Below are lines of data; restate word for word those running from the line containing "(384, 543) = (594, 461): yellow" to the line containing "(785, 525) = (595, 136): brown", inclusive, and no others.

▶ [DATA TO USE]:
____________________

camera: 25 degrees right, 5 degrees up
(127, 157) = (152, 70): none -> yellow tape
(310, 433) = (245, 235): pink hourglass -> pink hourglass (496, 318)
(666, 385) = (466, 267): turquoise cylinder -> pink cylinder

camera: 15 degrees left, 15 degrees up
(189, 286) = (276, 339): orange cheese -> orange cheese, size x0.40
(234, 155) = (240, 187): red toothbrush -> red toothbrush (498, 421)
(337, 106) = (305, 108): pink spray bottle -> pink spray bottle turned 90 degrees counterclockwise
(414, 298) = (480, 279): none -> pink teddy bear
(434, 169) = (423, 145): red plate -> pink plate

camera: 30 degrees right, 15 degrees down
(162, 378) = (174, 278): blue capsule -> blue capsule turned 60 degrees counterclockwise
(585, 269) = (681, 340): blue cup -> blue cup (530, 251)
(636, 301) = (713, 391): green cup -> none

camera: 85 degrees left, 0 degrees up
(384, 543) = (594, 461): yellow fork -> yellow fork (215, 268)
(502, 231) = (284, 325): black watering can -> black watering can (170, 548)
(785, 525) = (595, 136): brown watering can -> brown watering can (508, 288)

____________________

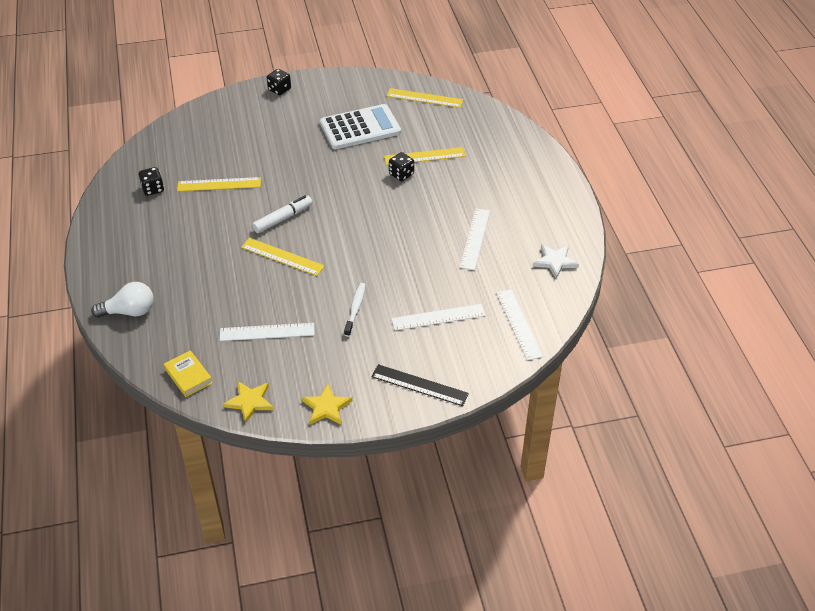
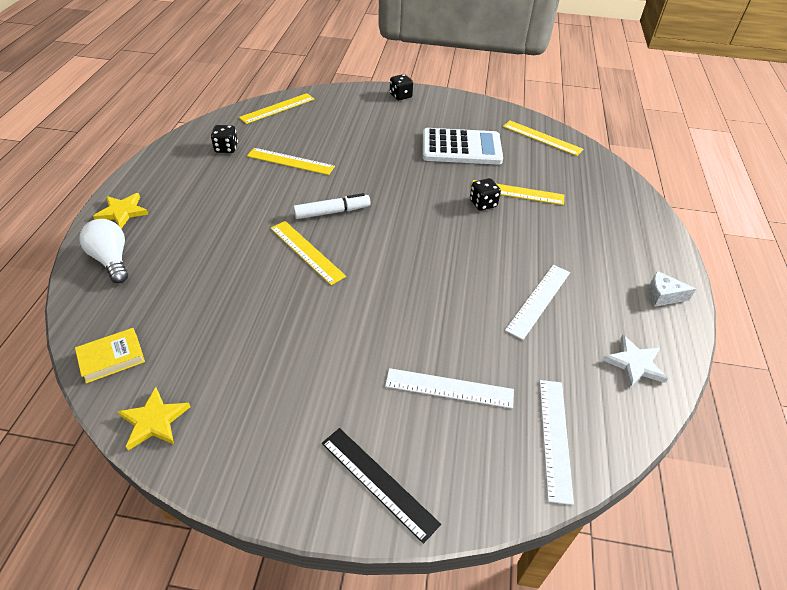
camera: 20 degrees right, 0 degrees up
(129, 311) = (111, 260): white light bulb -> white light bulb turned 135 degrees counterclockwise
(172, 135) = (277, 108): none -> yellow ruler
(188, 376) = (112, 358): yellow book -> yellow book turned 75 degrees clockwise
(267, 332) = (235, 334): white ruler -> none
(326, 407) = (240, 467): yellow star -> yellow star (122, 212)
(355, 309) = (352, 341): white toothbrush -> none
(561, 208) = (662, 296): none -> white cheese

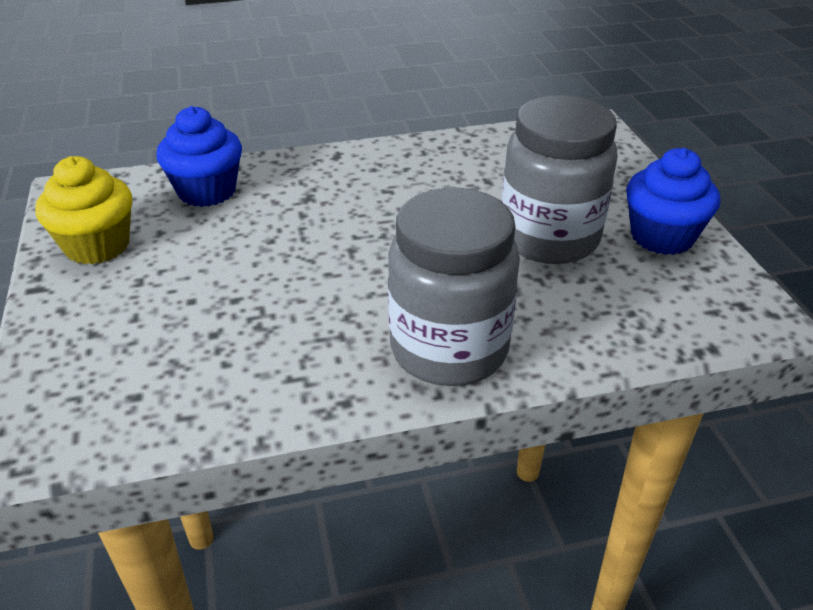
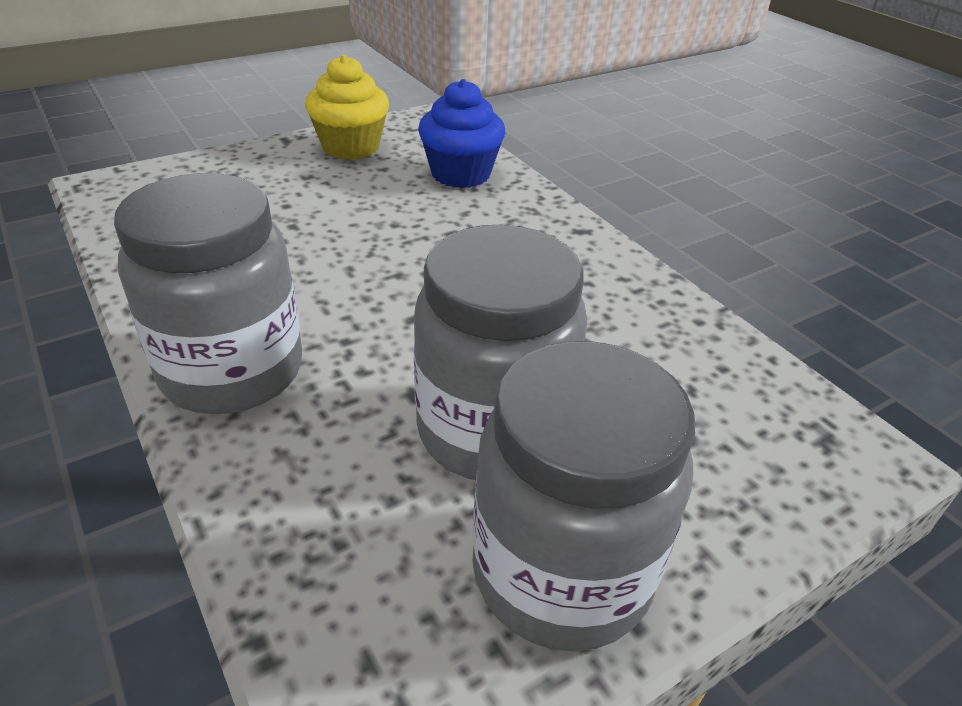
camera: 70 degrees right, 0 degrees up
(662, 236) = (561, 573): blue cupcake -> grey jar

____________________

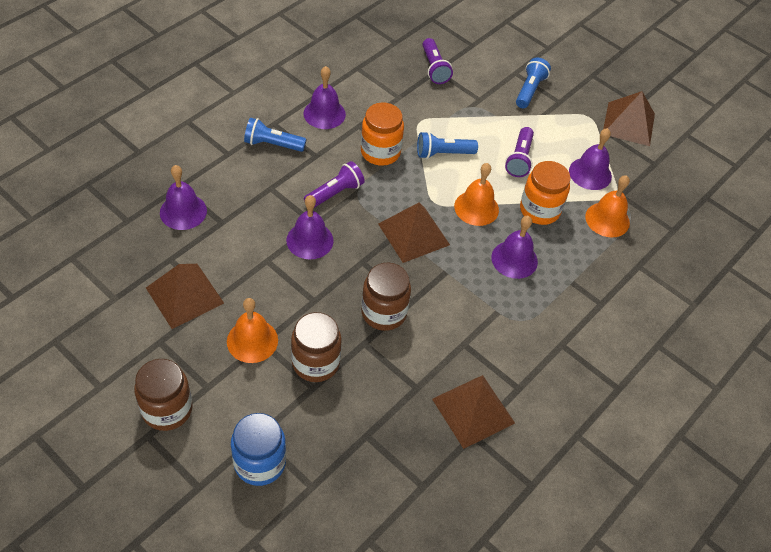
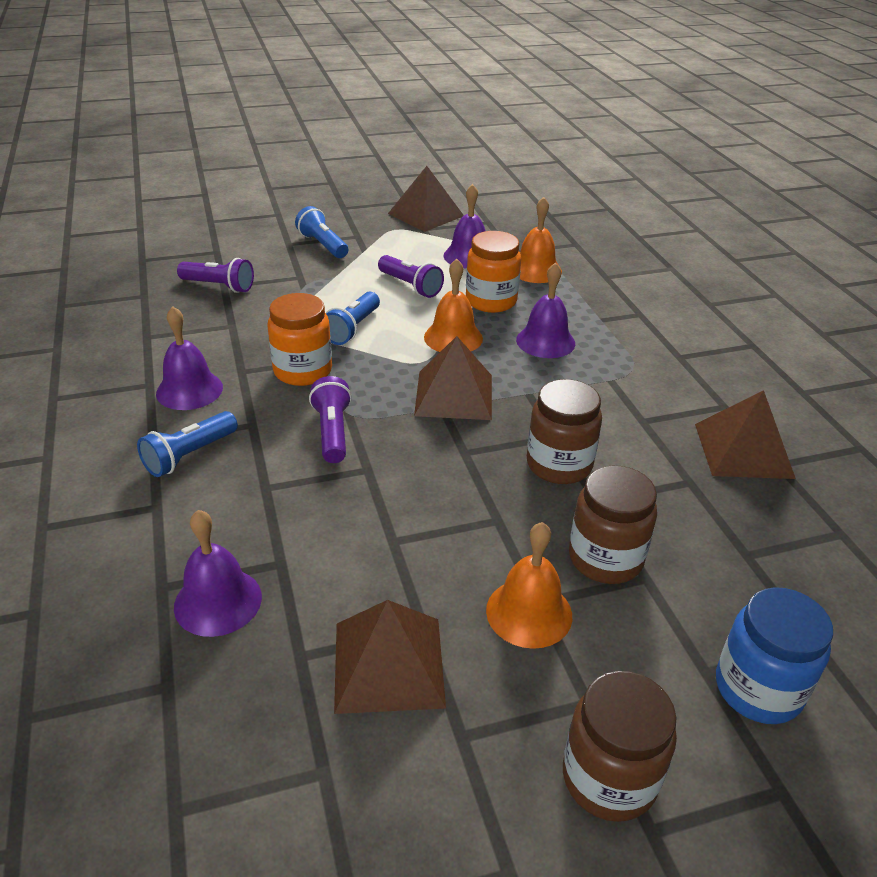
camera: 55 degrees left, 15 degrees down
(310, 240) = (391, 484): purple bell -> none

____________________

▶ [EXERCISE SOLUTION]:
(384, 543) = (594, 461): yellow fork -> yellow fork (215, 268)
(502, 231) = (284, 325): black watering can -> black watering can (170, 548)
(785, 525) = (595, 136): brown watering can -> brown watering can (508, 288)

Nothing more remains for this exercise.